Nothing in the data should be left out, so repeat it all exactly.

■ Supplied material:
Start of Block
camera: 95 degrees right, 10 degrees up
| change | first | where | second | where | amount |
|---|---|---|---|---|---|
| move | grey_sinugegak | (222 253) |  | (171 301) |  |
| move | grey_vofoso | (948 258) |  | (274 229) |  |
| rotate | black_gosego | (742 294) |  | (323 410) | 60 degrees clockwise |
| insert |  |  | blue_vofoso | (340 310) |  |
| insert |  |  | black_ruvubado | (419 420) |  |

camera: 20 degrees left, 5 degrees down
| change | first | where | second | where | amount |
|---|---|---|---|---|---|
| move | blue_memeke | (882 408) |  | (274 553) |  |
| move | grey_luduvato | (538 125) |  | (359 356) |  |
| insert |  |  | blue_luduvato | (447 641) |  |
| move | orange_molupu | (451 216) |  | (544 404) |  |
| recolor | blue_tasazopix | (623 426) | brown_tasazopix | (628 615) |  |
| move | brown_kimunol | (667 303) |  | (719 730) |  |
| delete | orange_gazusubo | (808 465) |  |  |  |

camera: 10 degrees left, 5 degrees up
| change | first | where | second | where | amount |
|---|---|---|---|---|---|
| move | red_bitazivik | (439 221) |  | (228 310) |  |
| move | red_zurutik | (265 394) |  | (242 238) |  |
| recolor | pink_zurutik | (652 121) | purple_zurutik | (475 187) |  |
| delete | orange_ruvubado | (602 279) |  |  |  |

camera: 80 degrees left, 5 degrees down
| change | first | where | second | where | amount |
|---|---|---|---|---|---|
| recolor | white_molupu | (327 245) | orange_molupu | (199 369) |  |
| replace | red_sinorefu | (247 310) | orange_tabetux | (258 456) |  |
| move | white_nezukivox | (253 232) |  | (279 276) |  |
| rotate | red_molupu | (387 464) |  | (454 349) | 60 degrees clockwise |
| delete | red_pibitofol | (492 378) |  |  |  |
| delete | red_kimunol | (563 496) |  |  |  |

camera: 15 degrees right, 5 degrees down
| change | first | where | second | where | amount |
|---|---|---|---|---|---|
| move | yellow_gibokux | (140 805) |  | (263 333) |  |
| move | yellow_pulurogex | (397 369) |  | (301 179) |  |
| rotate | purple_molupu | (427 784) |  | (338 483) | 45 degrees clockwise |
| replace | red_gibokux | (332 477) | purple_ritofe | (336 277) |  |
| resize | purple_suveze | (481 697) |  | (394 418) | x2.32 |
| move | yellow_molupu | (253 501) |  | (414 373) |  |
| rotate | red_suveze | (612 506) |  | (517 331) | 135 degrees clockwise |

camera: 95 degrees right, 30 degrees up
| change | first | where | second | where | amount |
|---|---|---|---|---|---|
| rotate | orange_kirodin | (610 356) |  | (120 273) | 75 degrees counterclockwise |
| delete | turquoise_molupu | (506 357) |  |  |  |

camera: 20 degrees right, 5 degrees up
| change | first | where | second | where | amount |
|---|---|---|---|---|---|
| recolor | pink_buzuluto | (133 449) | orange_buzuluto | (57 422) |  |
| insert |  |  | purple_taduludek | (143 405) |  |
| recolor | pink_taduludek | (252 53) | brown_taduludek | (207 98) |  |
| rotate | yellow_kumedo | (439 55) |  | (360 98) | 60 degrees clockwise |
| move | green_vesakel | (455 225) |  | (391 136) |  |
End of Block
■ Answer to the exercise:
camera: 95 degrees right, 10 degrees up
| change | first | where | second | where | amount |
|---|---|---|---|---|---|
| move | grey_sinugegak | (222 253) |  | (171 301) |  |
| move | grey_vofoso | (948 258) |  | (274 229) |  |
| rotate | black_gosego | (742 294) |  | (323 410) | 60 degrees clockwise |
| insert |  |  | blue_vofoso | (340 310) |  |
| insert |  |  | black_ruvubado | (419 420) |  |

camera: 20 degrees left, 5 degrees down
| change | first | where | second | where | amount |
|---|---|---|---|---|---|
| move | blue_memeke | (882 408) |  | (274 553) |  |
| move | grey_luduvato | (538 125) |  | (359 356) |  |
| insert |  |  | blue_luduvato | (447 641) |  |
| move | orange_molupu | (451 216) |  | (544 404) |  |
| recolor | blue_tasazopix | (623 426) | brown_tasazopix | (628 615) |  |
| move | brown_kimunol | (667 303) |  | (719 730) |  |
| delete | orange_gazusubo | (808 465) |  |  |  |

camera: 10 degrees left, 5 degrees up
| change | first | where | second | where | amount |
|---|---|---|---|---|---|
| move | red_bitazivik | (439 221) |  | (228 310) |  |
| move | red_zurutik | (265 394) |  | (242 238) |  |
| recolor | pink_zurutik | (652 121) | purple_zurutik | (475 187) |  |
| delete | orange_ruvubado | (602 279) |  |  |  |

camera: 80 degrees left, 5 degrees down
| change | first | where | second | where | amount |
|---|---|---|---|---|---|
| recolor | white_molupu | (327 245) | orange_molupu | (199 369) |  |
| replace | red_sinorefu | (247 310) | orange_tabetux | (258 456) |  |
| move | white_nezukivox | (253 232) |  | (279 276) |  |
| rotate | red_molupu | (387 464) |  | (454 349) | 60 degrees clockwise |
| delete | red_pibitofol | (492 378) |  |  |  |
| delete | red_kimunol | (563 496) |  |  |  |

camera: 15 degrees right, 5 degrees down
| change | first | where | second | where | amount |
|---|---|---|---|---|---|
| move | yellow_gibokux | (140 805) |  | (263 333) |  |
| move | yellow_pulurogex | (397 369) |  | (301 179) |  |
| rotate | purple_molupu | (427 784) |  | (338 483) | 45 degrees clockwise |
| replace | red_gibokux | (332 477) | purple_ritofe | (336 277) |  |
| resize | purple_suveze | (481 697) |  | (394 418) | x2.32 |
| move | yellow_molupu | (253 501) |  | (414 373) |  |
| rotate | red_suveze | (612 506) |  | (517 331) | 135 degrees clockwise |

camera: 95 degrees right, 30 degrees up
| change | first | where | second | where | amount |
|---|---|---|---|---|---|
| rotate | orange_kirodin | (610 356) |  | (120 273) | 75 degrees counterclockwise |
| delete | turquoise_molupu | (506 357) |  |  |  |

camera: 20 degrees right, 5 degrees up
| change | first | where | second | where | amount |
|---|---|---|---|---|---|
| recolor | pink_buzuluto | (133 449) | orange_buzuluto | (57 422) |  |
| insert |  |  | purple_taduludek | (143 405) |  |
| recolor | pink_taduludek | (252 53) | brown_taduludek | (207 98) |  |
| rotate | yellow_kumedo | (439 55) |  | (360 98) | 60 degrees clockwise |
| move | green_vesakel | (455 225) |  | (391 136) |  |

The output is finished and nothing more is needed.